TASK GOAL> An exact copy of every record is needed.

THE DATA>
● ● ● ● ●

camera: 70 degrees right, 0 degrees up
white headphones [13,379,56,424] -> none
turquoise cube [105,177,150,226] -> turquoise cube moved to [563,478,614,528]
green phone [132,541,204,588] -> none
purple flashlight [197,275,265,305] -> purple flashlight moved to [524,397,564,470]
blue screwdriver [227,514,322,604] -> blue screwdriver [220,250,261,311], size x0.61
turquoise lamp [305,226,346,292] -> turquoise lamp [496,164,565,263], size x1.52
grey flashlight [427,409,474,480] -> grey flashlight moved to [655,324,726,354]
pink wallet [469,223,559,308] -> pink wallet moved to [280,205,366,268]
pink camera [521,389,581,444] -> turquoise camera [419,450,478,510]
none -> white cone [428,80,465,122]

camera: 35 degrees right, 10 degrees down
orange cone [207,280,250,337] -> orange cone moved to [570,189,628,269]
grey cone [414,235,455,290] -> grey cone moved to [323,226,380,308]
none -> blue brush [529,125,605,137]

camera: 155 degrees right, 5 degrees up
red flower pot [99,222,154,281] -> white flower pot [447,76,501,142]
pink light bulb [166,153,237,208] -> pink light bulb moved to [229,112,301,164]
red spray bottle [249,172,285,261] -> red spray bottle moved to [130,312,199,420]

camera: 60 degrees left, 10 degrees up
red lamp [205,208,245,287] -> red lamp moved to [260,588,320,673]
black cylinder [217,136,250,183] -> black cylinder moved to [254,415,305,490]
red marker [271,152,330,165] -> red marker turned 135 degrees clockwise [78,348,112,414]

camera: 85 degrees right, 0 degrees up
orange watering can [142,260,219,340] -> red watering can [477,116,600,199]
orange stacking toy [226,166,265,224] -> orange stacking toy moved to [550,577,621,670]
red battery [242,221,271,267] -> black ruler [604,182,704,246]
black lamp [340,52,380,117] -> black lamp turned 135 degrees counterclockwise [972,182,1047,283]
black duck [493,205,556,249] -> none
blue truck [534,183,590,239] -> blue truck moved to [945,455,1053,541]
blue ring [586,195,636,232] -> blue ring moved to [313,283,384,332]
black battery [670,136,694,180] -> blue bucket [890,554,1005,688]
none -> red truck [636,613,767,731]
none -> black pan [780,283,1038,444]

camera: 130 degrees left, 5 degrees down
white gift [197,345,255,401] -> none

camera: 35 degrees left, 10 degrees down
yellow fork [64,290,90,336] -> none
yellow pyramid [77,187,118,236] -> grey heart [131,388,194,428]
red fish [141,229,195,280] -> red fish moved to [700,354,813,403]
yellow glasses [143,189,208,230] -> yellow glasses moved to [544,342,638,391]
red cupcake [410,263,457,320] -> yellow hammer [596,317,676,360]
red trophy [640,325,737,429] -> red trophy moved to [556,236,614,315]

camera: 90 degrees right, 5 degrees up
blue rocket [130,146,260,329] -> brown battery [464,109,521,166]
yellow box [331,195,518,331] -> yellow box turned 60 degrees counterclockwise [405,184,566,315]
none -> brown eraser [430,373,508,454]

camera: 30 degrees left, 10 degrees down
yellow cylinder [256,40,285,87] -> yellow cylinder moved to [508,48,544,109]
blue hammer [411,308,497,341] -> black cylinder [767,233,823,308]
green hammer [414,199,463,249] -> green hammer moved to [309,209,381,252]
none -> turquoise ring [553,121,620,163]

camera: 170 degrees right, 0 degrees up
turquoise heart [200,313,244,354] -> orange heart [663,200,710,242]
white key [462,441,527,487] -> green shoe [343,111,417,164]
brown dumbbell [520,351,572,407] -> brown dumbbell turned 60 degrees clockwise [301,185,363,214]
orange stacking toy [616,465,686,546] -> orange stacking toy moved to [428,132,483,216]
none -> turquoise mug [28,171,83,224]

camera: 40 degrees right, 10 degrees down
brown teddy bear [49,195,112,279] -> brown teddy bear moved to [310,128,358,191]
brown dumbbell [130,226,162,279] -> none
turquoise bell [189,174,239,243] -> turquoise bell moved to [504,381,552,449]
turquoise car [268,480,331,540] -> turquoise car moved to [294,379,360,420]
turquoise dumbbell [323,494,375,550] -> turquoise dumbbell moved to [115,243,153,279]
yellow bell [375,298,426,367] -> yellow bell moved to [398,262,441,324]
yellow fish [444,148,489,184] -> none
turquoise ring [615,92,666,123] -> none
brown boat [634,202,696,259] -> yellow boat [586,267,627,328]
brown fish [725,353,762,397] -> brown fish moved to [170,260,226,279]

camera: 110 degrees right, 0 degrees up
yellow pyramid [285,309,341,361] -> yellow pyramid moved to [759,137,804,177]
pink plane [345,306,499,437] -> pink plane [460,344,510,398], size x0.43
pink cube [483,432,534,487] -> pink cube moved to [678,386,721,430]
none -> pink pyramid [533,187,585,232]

● ● ● ● ●

SOLVED EXERCISE>
camera: 70 degrees right, 0 degrees up
white headphones [13,379,56,424] -> none
turquoise cube [105,177,150,226] -> turquoise cube moved to [563,478,614,528]
green phone [132,541,204,588] -> none
purple flashlight [197,275,265,305] -> purple flashlight moved to [524,397,564,470]
blue screwdriver [227,514,322,604] -> blue screwdriver [220,250,261,311], size x0.61
turquoise lamp [305,226,346,292] -> turquoise lamp [496,164,565,263], size x1.52
grey flashlight [427,409,474,480] -> grey flashlight moved to [655,324,726,354]
pink wallet [469,223,559,308] -> pink wallet moved to [280,205,366,268]
pink camera [521,389,581,444] -> turquoise camera [419,450,478,510]
none -> white cone [428,80,465,122]

camera: 35 degrees right, 10 degrees down
orange cone [207,280,250,337] -> orange cone moved to [570,189,628,269]
grey cone [414,235,455,290] -> grey cone moved to [323,226,380,308]
none -> blue brush [529,125,605,137]

camera: 155 degrees right, 5 degrees up
red flower pot [99,222,154,281] -> white flower pot [447,76,501,142]
pink light bulb [166,153,237,208] -> pink light bulb moved to [229,112,301,164]
red spray bottle [249,172,285,261] -> red spray bottle moved to [130,312,199,420]

camera: 60 degrees left, 10 degrees up
red lamp [205,208,245,287] -> red lamp moved to [260,588,320,673]
black cylinder [217,136,250,183] -> black cylinder moved to [254,415,305,490]
red marker [271,152,330,165] -> red marker turned 135 degrees clockwise [78,348,112,414]

camera: 85 degrees right, 0 degrees up
orange watering can [142,260,219,340] -> red watering can [477,116,600,199]
orange stacking toy [226,166,265,224] -> orange stacking toy moved to [550,577,621,670]
red battery [242,221,271,267] -> black ruler [604,182,704,246]
black lamp [340,52,380,117] -> black lamp turned 135 degrees counterclockwise [972,182,1047,283]
black duck [493,205,556,249] -> none
blue truck [534,183,590,239] -> blue truck moved to [945,455,1053,541]
blue ring [586,195,636,232] -> blue ring moved to [313,283,384,332]
black battery [670,136,694,180] -> blue bucket [890,554,1005,688]
none -> red truck [636,613,767,731]
none -> black pan [780,283,1038,444]

camera: 130 degrees left, 5 degrees down
white gift [197,345,255,401] -> none

camera: 35 degrees left, 10 degrees down
yellow fork [64,290,90,336] -> none
yellow pyramid [77,187,118,236] -> grey heart [131,388,194,428]
red fish [141,229,195,280] -> red fish moved to [700,354,813,403]
yellow glasses [143,189,208,230] -> yellow glasses moved to [544,342,638,391]
red cupcake [410,263,457,320] -> yellow hammer [596,317,676,360]
red trophy [640,325,737,429] -> red trophy moved to [556,236,614,315]

camera: 90 degrees right, 5 degrees up
blue rocket [130,146,260,329] -> brown battery [464,109,521,166]
yellow box [331,195,518,331] -> yellow box turned 60 degrees counterclockwise [405,184,566,315]
none -> brown eraser [430,373,508,454]

camera: 30 degrees left, 10 degrees down
yellow cylinder [256,40,285,87] -> yellow cylinder moved to [508,48,544,109]
blue hammer [411,308,497,341] -> black cylinder [767,233,823,308]
green hammer [414,199,463,249] -> green hammer moved to [309,209,381,252]
none -> turquoise ring [553,121,620,163]

camera: 170 degrees right, 0 degrees up
turquoise heart [200,313,244,354] -> orange heart [663,200,710,242]
white key [462,441,527,487] -> green shoe [343,111,417,164]
brown dumbbell [520,351,572,407] -> brown dumbbell turned 60 degrees clockwise [301,185,363,214]
orange stacking toy [616,465,686,546] -> orange stacking toy moved to [428,132,483,216]
none -> turquoise mug [28,171,83,224]

camera: 40 degrees right, 10 degrees down
brown teddy bear [49,195,112,279] -> brown teddy bear moved to [310,128,358,191]
brown dumbbell [130,226,162,279] -> none
turquoise bell [189,174,239,243] -> turquoise bell moved to [504,381,552,449]
turquoise car [268,480,331,540] -> turquoise car moved to [294,379,360,420]
turquoise dumbbell [323,494,375,550] -> turquoise dumbbell moved to [115,243,153,279]
yellow bell [375,298,426,367] -> yellow bell moved to [398,262,441,324]
yellow fish [444,148,489,184] -> none
turquoise ring [615,92,666,123] -> none
brown boat [634,202,696,259] -> yellow boat [586,267,627,328]
brown fish [725,353,762,397] -> brown fish moved to [170,260,226,279]

camera: 110 degrees right, 0 degrees up
yellow pyramid [285,309,341,361] -> yellow pyramid moved to [759,137,804,177]
pink plane [345,306,499,437] -> pink plane [460,344,510,398], size x0.43
pink cube [483,432,534,487] -> pink cube moved to [678,386,721,430]
none -> pink pyramid [533,187,585,232]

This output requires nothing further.